### YOUR TASK:
Transcribe, word for word and without additions, each line below from the one containing "(246, 299) = (225, 233): red capsule -> none" through the one containing "(600, 185) = (642, 318): none -> grey bottle", both ends included.

### MATERIAL SHOWN:
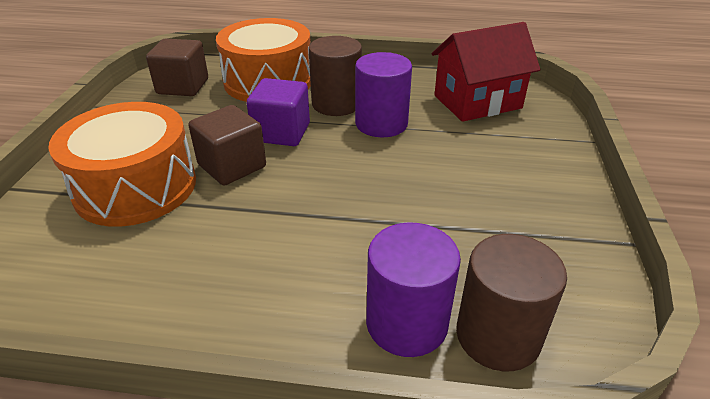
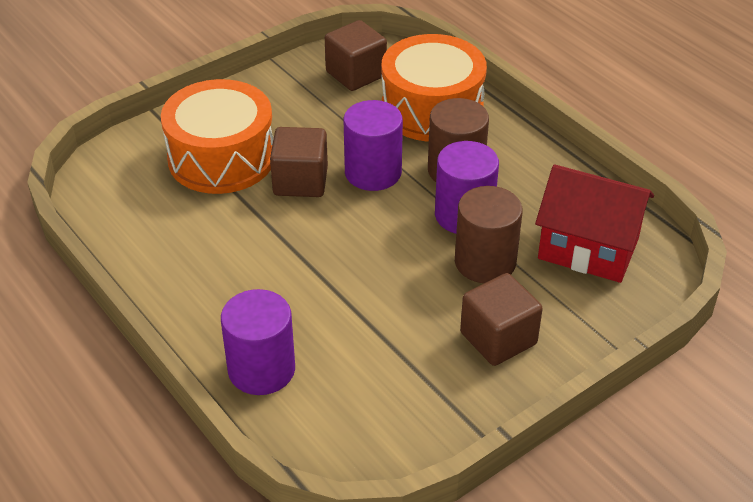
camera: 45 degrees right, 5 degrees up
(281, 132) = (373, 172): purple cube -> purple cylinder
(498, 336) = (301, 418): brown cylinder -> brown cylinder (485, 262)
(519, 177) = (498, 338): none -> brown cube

...

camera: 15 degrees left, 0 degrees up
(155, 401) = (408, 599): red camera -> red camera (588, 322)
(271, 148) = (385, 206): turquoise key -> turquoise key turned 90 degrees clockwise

==

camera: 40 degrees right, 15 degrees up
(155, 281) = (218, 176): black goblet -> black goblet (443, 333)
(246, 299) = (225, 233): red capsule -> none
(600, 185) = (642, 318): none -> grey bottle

### RESPONSE AREA:
(246, 299) = (225, 233): red capsule -> none
(600, 185) = (642, 318): none -> grey bottle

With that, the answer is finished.